A word-for-word copy of the lines from the one holding "KEYS pin K3: TX0 -> D19" through the final line of the records below is the only output asked for.

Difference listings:
- - - -
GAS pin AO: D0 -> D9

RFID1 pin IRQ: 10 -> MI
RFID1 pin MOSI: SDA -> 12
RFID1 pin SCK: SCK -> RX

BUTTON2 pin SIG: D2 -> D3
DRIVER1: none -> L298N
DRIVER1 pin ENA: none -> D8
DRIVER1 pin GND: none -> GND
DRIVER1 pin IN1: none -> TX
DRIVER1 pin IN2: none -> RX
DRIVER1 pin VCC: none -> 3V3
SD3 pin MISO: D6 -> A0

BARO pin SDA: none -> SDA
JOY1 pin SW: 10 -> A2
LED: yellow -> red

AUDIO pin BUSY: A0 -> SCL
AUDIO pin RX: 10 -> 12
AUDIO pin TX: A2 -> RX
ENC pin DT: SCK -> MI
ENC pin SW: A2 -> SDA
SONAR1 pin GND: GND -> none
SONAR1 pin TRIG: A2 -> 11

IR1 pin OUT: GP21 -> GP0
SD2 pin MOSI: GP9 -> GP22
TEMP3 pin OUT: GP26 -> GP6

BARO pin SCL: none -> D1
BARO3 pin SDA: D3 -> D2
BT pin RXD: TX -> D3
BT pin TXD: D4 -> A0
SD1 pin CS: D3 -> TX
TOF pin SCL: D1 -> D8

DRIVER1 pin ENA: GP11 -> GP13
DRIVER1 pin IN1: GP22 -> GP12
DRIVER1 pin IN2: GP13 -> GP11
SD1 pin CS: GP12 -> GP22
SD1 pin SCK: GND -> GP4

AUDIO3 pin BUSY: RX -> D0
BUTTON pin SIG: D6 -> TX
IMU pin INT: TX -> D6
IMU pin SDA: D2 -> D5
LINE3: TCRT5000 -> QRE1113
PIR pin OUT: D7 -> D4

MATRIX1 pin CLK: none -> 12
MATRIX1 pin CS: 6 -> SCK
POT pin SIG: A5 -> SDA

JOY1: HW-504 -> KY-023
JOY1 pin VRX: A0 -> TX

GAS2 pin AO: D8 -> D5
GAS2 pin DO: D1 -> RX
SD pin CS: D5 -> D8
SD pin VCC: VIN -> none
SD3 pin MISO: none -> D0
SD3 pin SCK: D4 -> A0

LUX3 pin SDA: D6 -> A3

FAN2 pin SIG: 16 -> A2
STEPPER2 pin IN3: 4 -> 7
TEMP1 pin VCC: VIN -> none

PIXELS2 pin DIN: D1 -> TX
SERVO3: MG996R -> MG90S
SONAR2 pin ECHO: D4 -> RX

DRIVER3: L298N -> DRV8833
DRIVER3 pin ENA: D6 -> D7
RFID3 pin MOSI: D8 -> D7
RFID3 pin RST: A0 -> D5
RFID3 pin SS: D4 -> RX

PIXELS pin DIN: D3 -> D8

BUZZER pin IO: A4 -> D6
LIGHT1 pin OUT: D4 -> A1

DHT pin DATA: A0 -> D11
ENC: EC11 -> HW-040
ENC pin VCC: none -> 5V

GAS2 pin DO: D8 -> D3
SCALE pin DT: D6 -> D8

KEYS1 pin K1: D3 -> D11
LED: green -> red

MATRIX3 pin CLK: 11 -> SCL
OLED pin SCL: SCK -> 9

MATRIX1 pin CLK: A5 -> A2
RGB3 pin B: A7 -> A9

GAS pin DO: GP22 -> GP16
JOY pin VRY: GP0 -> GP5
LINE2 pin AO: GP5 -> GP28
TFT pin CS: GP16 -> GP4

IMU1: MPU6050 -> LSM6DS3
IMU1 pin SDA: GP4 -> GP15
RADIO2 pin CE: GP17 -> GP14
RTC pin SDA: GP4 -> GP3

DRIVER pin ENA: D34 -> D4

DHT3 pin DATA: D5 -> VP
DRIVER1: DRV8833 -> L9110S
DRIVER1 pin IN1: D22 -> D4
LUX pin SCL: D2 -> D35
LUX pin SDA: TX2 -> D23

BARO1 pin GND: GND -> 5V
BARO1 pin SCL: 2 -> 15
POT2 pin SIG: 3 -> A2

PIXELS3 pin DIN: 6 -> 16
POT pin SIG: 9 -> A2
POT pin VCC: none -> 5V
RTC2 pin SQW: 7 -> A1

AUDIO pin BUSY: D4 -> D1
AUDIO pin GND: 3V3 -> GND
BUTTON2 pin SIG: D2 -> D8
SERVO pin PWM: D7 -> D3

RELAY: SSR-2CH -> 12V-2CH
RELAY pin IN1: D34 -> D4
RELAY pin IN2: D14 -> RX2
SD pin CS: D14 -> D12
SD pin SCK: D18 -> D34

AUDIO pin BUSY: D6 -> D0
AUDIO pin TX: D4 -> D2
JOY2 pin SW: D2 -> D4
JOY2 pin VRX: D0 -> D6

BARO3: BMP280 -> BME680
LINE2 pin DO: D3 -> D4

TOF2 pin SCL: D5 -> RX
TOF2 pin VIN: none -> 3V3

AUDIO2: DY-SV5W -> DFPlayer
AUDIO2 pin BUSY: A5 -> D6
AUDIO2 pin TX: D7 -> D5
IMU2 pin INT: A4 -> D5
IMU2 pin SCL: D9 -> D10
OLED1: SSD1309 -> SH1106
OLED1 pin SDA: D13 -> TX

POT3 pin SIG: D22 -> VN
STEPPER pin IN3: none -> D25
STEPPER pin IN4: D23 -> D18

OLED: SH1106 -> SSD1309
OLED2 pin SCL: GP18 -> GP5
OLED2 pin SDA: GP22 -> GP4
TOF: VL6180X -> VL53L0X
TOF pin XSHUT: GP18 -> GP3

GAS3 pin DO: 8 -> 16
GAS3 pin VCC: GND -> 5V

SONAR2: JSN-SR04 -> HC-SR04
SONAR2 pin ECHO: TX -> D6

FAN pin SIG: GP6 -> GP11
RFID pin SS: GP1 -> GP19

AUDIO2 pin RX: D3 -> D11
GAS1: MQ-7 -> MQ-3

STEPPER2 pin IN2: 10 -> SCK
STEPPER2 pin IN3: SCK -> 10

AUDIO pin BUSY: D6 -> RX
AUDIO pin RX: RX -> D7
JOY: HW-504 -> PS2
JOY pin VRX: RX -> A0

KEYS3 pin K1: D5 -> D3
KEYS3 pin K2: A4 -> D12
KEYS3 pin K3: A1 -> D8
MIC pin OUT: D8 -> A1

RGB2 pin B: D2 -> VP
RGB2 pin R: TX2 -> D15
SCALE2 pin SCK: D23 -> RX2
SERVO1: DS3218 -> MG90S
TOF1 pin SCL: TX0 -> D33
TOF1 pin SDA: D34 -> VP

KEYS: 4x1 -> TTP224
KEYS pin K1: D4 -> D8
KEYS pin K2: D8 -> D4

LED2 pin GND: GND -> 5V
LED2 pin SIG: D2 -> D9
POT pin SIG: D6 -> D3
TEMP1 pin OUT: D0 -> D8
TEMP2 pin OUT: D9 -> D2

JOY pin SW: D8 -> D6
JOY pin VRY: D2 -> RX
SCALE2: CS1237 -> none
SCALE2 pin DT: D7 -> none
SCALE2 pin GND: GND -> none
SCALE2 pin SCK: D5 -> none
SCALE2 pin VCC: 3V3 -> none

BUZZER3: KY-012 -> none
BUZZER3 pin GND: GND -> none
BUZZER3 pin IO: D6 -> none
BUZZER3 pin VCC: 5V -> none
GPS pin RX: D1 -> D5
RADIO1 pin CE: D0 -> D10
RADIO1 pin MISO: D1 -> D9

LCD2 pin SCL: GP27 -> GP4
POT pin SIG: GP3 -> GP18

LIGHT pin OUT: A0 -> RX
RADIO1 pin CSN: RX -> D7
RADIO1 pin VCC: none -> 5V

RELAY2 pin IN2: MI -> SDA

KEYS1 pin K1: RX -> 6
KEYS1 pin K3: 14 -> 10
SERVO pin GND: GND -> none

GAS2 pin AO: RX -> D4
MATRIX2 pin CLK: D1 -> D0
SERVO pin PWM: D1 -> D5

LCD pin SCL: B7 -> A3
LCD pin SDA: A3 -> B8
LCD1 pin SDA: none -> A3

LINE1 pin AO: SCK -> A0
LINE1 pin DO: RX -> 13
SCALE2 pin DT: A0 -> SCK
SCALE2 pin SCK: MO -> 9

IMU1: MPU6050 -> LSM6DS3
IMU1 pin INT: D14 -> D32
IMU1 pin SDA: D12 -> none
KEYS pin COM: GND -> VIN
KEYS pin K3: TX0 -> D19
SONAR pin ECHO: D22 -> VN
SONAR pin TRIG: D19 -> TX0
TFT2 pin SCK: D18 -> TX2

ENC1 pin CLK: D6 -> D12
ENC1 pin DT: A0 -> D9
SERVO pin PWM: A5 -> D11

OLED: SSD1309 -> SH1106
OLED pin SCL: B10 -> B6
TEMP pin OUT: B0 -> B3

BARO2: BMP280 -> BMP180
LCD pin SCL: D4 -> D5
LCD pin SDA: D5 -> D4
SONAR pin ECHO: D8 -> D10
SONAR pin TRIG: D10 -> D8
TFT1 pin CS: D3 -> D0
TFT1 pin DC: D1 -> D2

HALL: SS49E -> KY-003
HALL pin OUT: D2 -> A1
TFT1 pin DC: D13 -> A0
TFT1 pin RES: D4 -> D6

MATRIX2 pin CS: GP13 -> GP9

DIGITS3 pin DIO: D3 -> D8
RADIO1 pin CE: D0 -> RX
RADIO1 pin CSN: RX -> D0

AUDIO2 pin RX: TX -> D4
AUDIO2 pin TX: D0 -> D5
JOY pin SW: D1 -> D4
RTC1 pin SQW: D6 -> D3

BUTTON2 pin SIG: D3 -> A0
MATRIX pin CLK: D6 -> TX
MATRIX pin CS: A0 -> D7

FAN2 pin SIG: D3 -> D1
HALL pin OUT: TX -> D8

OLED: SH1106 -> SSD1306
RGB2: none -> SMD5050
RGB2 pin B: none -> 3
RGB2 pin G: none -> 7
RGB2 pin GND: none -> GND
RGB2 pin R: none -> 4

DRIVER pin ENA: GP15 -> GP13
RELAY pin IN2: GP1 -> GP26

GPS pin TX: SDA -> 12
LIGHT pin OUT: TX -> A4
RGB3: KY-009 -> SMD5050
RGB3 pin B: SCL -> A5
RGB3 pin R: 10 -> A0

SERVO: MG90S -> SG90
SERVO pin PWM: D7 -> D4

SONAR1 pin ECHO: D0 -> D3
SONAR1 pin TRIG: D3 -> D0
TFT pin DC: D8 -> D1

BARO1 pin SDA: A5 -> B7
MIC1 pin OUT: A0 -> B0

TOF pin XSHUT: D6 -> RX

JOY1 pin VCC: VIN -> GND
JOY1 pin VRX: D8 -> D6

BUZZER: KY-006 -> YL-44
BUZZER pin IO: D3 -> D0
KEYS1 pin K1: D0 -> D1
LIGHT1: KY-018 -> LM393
- - - -
▶ _REPLY_:
KEYS pin K3: TX0 -> D19
SONAR pin ECHO: D22 -> VN
SONAR pin TRIG: D19 -> TX0
TFT2 pin SCK: D18 -> TX2

ENC1 pin CLK: D6 -> D12
ENC1 pin DT: A0 -> D9
SERVO pin PWM: A5 -> D11

OLED: SSD1309 -> SH1106
OLED pin SCL: B10 -> B6
TEMP pin OUT: B0 -> B3

BARO2: BMP280 -> BMP180
LCD pin SCL: D4 -> D5
LCD pin SDA: D5 -> D4
SONAR pin ECHO: D8 -> D10
SONAR pin TRIG: D10 -> D8
TFT1 pin CS: D3 -> D0
TFT1 pin DC: D1 -> D2

HALL: SS49E -> KY-003
HALL pin OUT: D2 -> A1
TFT1 pin DC: D13 -> A0
TFT1 pin RES: D4 -> D6

MATRIX2 pin CS: GP13 -> GP9

DIGITS3 pin DIO: D3 -> D8
RADIO1 pin CE: D0 -> RX
RADIO1 pin CSN: RX -> D0

AUDIO2 pin RX: TX -> D4
AUDIO2 pin TX: D0 -> D5
JOY pin SW: D1 -> D4
RTC1 pin SQW: D6 -> D3

BUTTON2 pin SIG: D3 -> A0
MATRIX pin CLK: D6 -> TX
MATRIX pin CS: A0 -> D7

FAN2 pin SIG: D3 -> D1
HALL pin OUT: TX -> D8

OLED: SH1106 -> SSD1306
RGB2: none -> SMD5050
RGB2 pin B: none -> 3
RGB2 pin G: none -> 7
RGB2 pin GND: none -> GND
RGB2 pin R: none -> 4

DRIVER pin ENA: GP15 -> GP13
RELAY pin IN2: GP1 -> GP26

GPS pin TX: SDA -> 12
LIGHT pin OUT: TX -> A4
RGB3: KY-009 -> SMD5050
RGB3 pin B: SCL -> A5
RGB3 pin R: 10 -> A0

SERVO: MG90S -> SG90
SERVO pin PWM: D7 -> D4

SONAR1 pin ECHO: D0 -> D3
SONAR1 pin TRIG: D3 -> D0
TFT pin DC: D8 -> D1

BARO1 pin SDA: A5 -> B7
MIC1 pin OUT: A0 -> B0

TOF pin XSHUT: D6 -> RX

JOY1 pin VCC: VIN -> GND
JOY1 pin VRX: D8 -> D6

BUZZER: KY-006 -> YL-44
BUZZER pin IO: D3 -> D0
KEYS1 pin K1: D0 -> D1
LIGHT1: KY-018 -> LM393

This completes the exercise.